Work item »
Return each entry word for word. Leave the images out.

- - -

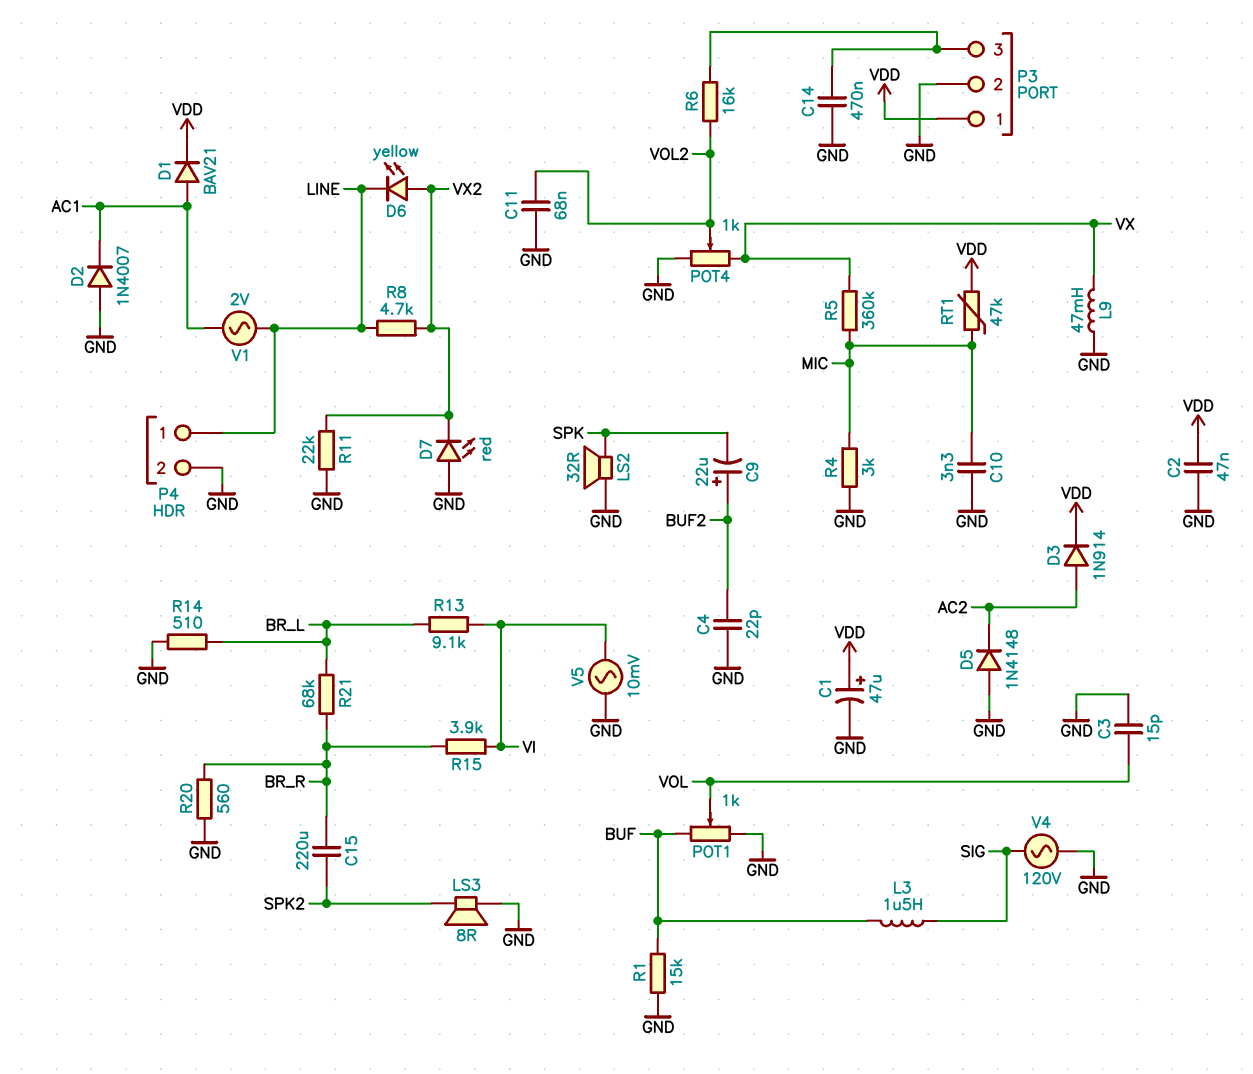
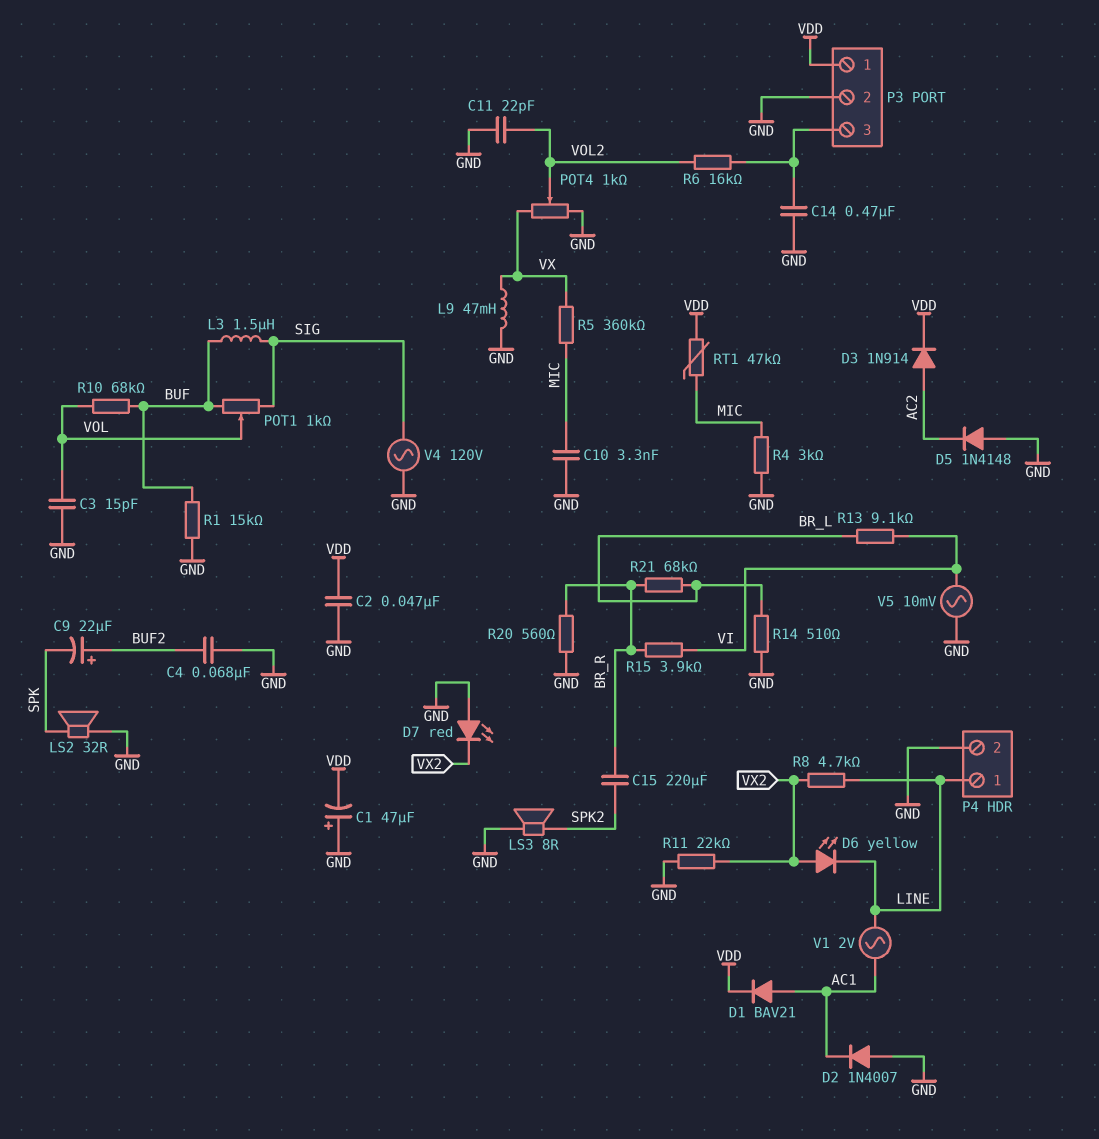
C1: 47uF (plus VDD, minus GND) -> 47uF (plus GND, minus VDD)
C4: 22pF (BUF2, GND) -> 68nF (BUF2, GND)
C11: 68nF (GND, VOL2) -> 22pF (GND, VOL2)
POT1: 1k (BUF, GND, wiper VOL) -> 1k (BUF, SIG, wiper VOL)
R10: none -> 68k (BUF, VOL)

- - -

Response area »
C1: 47uF (plus VDD, minus GND) -> 47uF (plus GND, minus VDD)
C4: 22pF (BUF2, GND) -> 68nF (BUF2, GND)
C11: 68nF (GND, VOL2) -> 22pF (GND, VOL2)
POT1: 1k (BUF, GND, wiper VOL) -> 1k (BUF, SIG, wiper VOL)
R10: none -> 68k (BUF, VOL)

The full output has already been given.